### Records supplied

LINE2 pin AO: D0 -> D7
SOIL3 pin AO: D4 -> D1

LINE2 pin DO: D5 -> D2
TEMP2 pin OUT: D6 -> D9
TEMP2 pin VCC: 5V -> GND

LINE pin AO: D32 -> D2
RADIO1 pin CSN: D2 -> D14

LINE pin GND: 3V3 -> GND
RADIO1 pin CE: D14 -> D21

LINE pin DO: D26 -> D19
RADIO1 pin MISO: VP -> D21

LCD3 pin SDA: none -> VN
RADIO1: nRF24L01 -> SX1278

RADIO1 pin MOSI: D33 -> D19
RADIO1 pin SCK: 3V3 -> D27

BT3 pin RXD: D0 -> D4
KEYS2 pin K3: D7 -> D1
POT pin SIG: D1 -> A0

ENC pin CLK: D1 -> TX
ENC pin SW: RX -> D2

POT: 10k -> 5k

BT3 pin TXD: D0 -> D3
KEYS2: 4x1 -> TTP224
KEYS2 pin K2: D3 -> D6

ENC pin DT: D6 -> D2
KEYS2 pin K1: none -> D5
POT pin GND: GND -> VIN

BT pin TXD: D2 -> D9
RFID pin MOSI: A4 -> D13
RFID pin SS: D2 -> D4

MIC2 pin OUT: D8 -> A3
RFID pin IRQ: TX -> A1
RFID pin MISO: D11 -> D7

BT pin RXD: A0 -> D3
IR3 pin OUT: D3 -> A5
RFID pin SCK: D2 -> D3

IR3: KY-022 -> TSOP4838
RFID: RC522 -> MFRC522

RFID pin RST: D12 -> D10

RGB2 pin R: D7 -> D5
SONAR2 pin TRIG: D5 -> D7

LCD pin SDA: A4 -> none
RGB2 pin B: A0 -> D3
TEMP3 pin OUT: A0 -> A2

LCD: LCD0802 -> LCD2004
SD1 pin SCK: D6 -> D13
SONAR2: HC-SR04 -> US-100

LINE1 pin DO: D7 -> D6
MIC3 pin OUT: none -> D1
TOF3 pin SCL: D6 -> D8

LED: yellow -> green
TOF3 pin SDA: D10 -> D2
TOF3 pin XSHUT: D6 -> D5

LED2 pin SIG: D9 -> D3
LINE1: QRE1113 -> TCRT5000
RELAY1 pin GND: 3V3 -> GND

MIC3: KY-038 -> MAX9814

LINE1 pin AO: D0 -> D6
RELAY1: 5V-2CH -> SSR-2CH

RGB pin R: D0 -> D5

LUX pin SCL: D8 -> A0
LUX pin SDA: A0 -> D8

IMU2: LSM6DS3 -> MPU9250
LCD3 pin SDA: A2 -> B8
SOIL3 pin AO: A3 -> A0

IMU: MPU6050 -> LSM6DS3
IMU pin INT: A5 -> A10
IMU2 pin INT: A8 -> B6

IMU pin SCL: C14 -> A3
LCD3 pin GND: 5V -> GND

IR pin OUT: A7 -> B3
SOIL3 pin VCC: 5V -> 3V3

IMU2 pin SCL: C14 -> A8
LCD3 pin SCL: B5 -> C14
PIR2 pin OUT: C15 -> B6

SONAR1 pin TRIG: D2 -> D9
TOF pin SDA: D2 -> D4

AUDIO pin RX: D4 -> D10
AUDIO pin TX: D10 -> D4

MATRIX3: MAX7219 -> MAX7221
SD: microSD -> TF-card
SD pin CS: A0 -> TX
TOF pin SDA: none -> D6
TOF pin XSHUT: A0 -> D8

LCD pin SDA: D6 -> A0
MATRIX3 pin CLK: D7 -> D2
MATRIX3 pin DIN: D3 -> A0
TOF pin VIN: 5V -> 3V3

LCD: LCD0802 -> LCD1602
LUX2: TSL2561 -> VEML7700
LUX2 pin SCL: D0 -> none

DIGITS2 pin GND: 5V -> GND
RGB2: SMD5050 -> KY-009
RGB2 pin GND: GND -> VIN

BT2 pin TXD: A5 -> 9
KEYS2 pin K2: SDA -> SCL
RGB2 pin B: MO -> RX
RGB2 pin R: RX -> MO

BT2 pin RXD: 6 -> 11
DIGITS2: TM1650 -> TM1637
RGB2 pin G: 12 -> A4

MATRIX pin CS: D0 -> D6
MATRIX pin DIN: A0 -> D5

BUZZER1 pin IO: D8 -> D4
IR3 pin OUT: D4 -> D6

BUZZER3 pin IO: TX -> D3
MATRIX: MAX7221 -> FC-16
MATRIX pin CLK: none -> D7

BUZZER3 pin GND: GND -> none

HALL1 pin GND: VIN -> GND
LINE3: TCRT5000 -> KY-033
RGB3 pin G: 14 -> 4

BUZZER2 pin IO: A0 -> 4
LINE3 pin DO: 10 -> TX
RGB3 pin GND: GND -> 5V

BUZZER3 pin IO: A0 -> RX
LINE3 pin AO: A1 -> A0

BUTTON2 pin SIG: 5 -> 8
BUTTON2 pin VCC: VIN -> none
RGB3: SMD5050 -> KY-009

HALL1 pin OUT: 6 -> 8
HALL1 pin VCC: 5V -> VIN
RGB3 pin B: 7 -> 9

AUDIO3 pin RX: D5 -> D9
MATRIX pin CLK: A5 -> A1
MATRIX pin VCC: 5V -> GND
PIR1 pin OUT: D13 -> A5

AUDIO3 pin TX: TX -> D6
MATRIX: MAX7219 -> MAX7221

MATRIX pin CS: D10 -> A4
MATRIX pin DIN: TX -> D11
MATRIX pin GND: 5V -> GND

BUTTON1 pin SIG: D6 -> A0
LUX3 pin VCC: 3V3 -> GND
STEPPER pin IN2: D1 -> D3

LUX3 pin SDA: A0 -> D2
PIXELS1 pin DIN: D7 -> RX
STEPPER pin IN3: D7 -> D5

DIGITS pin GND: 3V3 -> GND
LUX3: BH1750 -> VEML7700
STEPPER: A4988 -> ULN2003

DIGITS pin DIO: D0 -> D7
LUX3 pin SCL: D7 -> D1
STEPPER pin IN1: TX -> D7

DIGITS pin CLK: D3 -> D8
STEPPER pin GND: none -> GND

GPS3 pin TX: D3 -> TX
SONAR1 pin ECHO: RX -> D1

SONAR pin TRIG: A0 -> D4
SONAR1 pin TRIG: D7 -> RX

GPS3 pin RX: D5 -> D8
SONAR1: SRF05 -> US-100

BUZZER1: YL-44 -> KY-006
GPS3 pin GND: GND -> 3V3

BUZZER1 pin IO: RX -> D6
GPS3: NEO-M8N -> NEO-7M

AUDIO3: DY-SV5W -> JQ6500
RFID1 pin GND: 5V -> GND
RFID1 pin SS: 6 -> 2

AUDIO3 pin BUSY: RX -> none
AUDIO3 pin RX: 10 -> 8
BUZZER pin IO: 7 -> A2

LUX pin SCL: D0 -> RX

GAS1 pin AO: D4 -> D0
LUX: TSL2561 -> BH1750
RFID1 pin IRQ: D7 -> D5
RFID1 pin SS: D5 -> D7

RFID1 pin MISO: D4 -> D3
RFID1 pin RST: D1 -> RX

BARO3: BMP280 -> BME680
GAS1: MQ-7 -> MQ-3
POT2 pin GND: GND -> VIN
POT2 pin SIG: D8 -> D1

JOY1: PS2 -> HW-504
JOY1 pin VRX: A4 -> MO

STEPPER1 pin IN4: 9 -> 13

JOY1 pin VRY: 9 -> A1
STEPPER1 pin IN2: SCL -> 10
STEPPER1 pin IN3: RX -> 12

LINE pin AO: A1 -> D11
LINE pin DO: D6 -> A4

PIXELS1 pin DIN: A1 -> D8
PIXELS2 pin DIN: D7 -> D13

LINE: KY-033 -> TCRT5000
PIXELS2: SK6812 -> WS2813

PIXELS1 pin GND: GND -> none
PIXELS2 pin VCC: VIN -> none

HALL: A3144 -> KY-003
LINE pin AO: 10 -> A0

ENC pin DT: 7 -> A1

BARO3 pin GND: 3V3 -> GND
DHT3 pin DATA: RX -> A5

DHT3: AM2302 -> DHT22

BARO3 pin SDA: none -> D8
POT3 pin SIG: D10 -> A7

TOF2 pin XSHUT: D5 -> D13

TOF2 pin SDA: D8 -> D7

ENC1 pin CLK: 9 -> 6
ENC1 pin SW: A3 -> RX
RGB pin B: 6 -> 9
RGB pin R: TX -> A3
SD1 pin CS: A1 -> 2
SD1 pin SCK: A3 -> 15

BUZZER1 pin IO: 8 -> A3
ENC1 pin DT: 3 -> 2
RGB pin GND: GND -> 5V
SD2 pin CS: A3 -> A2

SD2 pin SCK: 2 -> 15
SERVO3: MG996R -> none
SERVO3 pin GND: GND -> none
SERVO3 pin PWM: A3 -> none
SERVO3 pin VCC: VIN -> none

######

= What to work on =
Of the entries above, repeat exactly the lines between the line with "SD pin CS: A0 -> TX" and the line with "AUDIO3 pin TX: TX -> D6", inclusive, and no others.

= Written answer =
SD pin CS: A0 -> TX
TOF pin SDA: none -> D6
TOF pin XSHUT: A0 -> D8

LCD pin SDA: D6 -> A0
MATRIX3 pin CLK: D7 -> D2
MATRIX3 pin DIN: D3 -> A0
TOF pin VIN: 5V -> 3V3

LCD: LCD0802 -> LCD1602
LUX2: TSL2561 -> VEML7700
LUX2 pin SCL: D0 -> none

DIGITS2 pin GND: 5V -> GND
RGB2: SMD5050 -> KY-009
RGB2 pin GND: GND -> VIN

BT2 pin TXD: A5 -> 9
KEYS2 pin K2: SDA -> SCL
RGB2 pin B: MO -> RX
RGB2 pin R: RX -> MO

BT2 pin RXD: 6 -> 11
DIGITS2: TM1650 -> TM1637
RGB2 pin G: 12 -> A4

MATRIX pin CS: D0 -> D6
MATRIX pin DIN: A0 -> D5

BUZZER1 pin IO: D8 -> D4
IR3 pin OUT: D4 -> D6

BUZZER3 pin IO: TX -> D3
MATRIX: MAX7221 -> FC-16
MATRIX pin CLK: none -> D7

BUZZER3 pin GND: GND -> none

HALL1 pin GND: VIN -> GND
LINE3: TCRT5000 -> KY-033
RGB3 pin G: 14 -> 4

BUZZER2 pin IO: A0 -> 4
LINE3 pin DO: 10 -> TX
RGB3 pin GND: GND -> 5V

BUZZER3 pin IO: A0 -> RX
LINE3 pin AO: A1 -> A0

BUTTON2 pin SIG: 5 -> 8
BUTTON2 pin VCC: VIN -> none
RGB3: SMD5050 -> KY-009

HALL1 pin OUT: 6 -> 8
HALL1 pin VCC: 5V -> VIN
RGB3 pin B: 7 -> 9

AUDIO3 pin RX: D5 -> D9
MATRIX pin CLK: A5 -> A1
MATRIX pin VCC: 5V -> GND
PIR1 pin OUT: D13 -> A5

AUDIO3 pin TX: TX -> D6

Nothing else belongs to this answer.